__WORK INSTRUCTION__:
From the line with "(670, 460) = (436, 257): turquoise" to the last line of the data below, repeat every line exactly and add nothing.

__DATA EXTRACT__:
'''

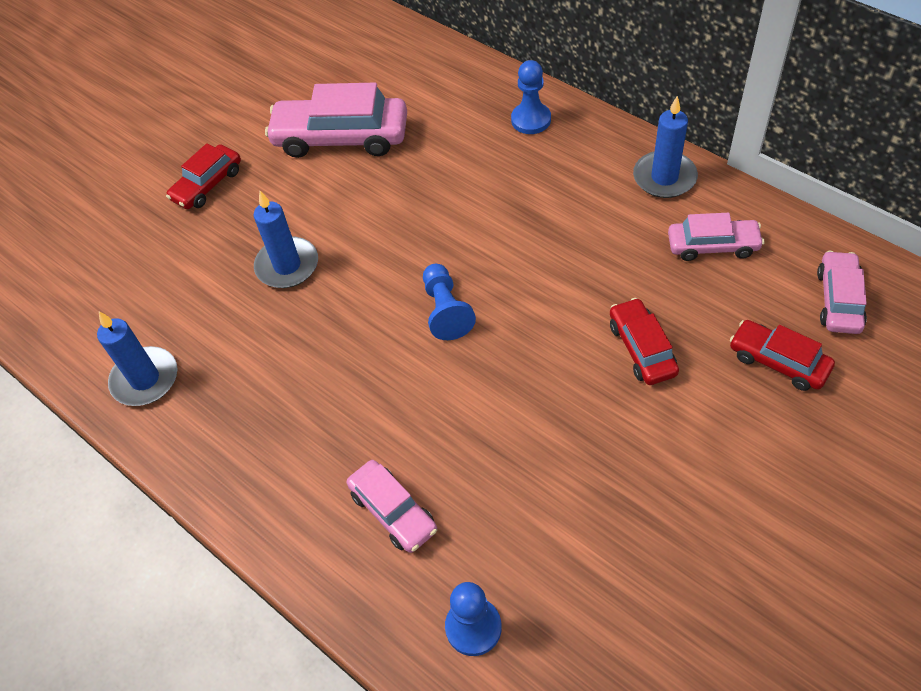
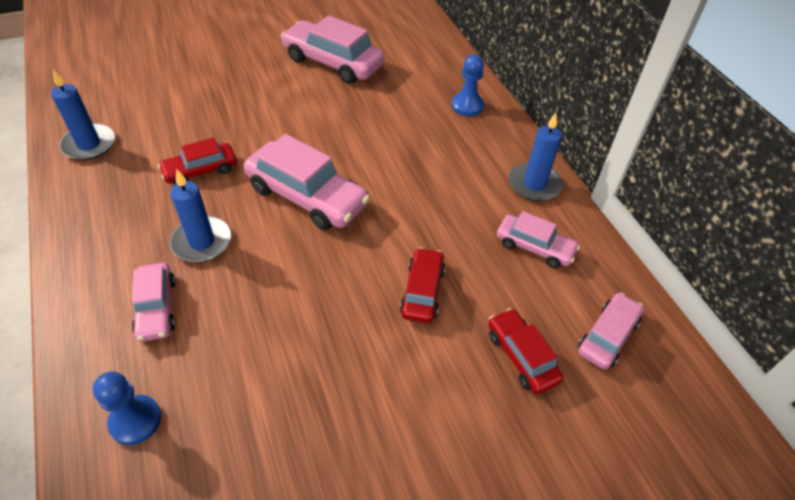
camera: 20 degrees right, 5 degrees down
(207, 184) = (229, 53): red car -> red car (200, 170)
(287, 265) = (232, 120): blue candle -> blue candle (202, 242)
(446, 310) = (307, 196): blue pawn -> pink car

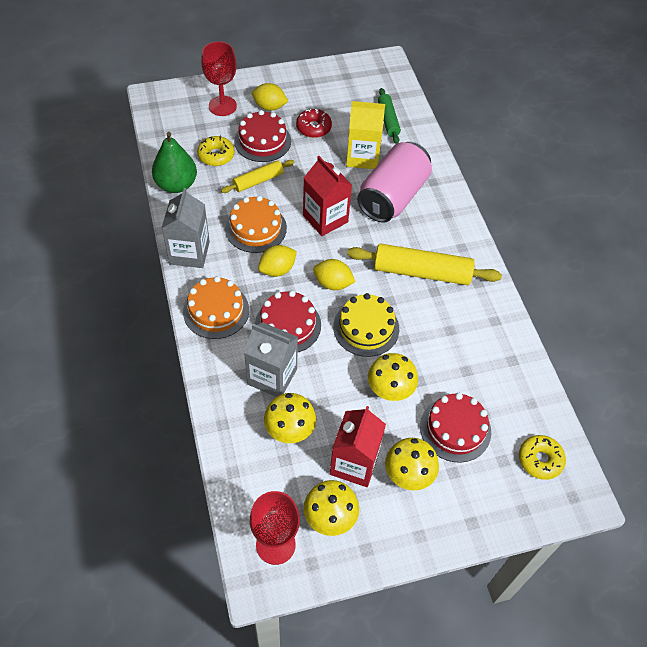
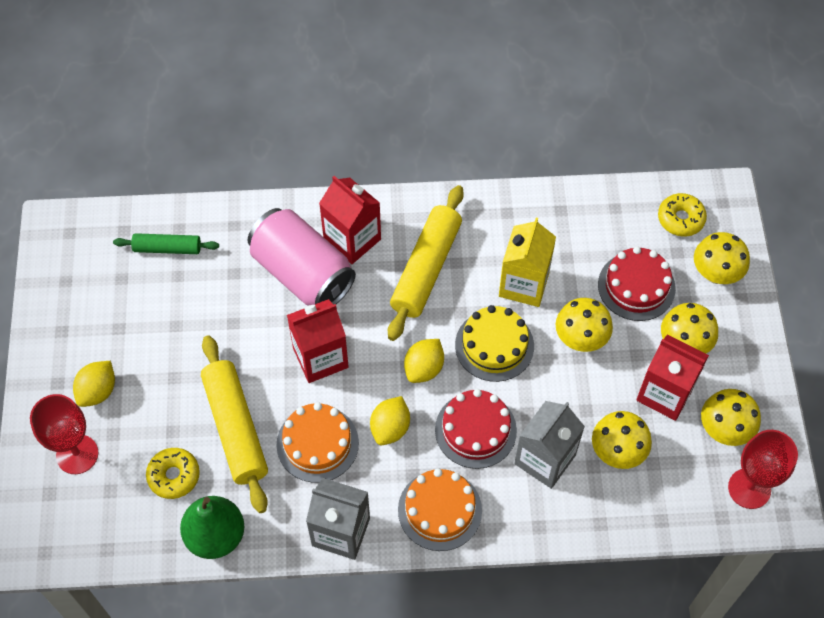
camera: 75 degrees left, 5 degrees up
(258, 181) = (235, 428): yellow rolling pin -> yellow rolling pin, size x1.75
(262, 141) = (162, 411): red cake -> none
(277, 269) = (390, 428): yellow lemon -> yellow lemon turned 45 degrees clockwise
(313, 128) = (156, 342): red donut -> none
(362, 157) = (225, 293): yellow carton -> yellow carton (524, 284)
(432, 221) = (352, 239): none -> red carton
(491, 496) = (715, 273): none -> yellow mushroom

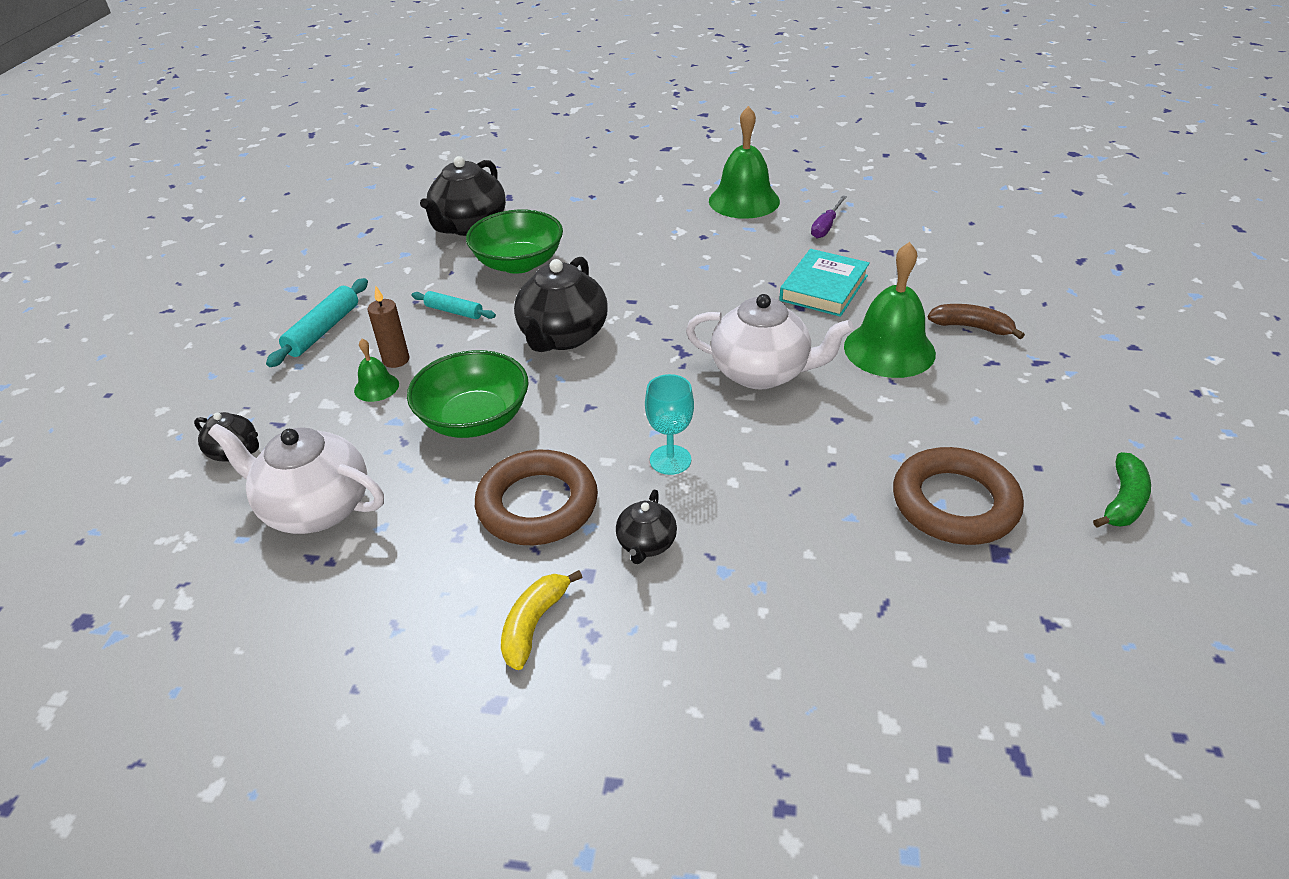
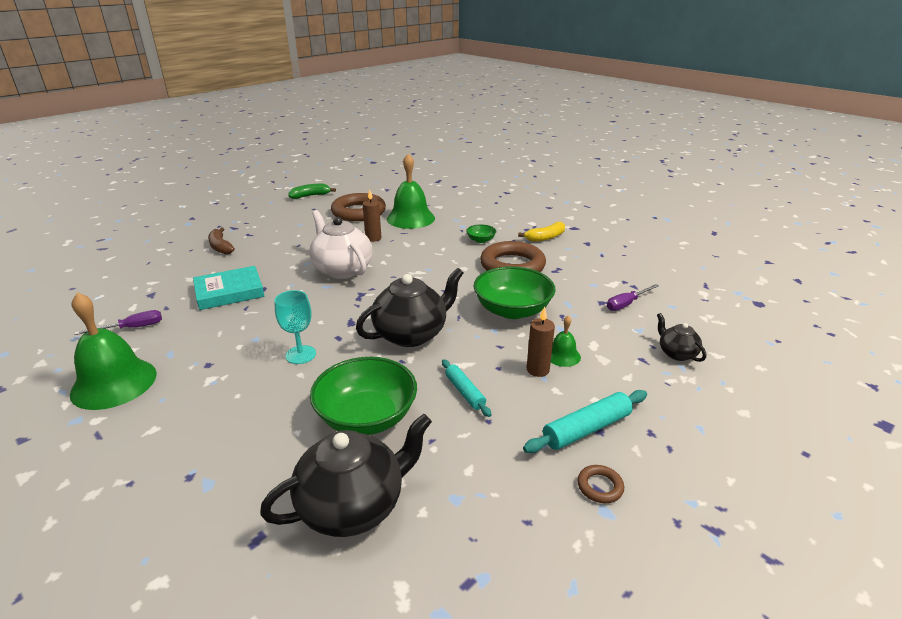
camera: 145 degrees left, 10 degrees down
(300, 299) = (600, 486): none -> brown ring
(316, 508) = (626, 304): white teapot -> purple screwdriver
(646, 544) = (481, 240): black teapot -> green bowl
(670, 460) = (436, 257): turquoise goblet -> turquoise goblet (300, 355)
(818, 450) = (373, 238): none -> brown candle
(889, 349) = (272, 254): green bell -> green bell (410, 218)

'''

__EXERCISE RESULT__:
(670, 460) = (436, 257): turquoise goblet -> turquoise goblet (300, 355)
(818, 450) = (373, 238): none -> brown candle
(889, 349) = (272, 254): green bell -> green bell (410, 218)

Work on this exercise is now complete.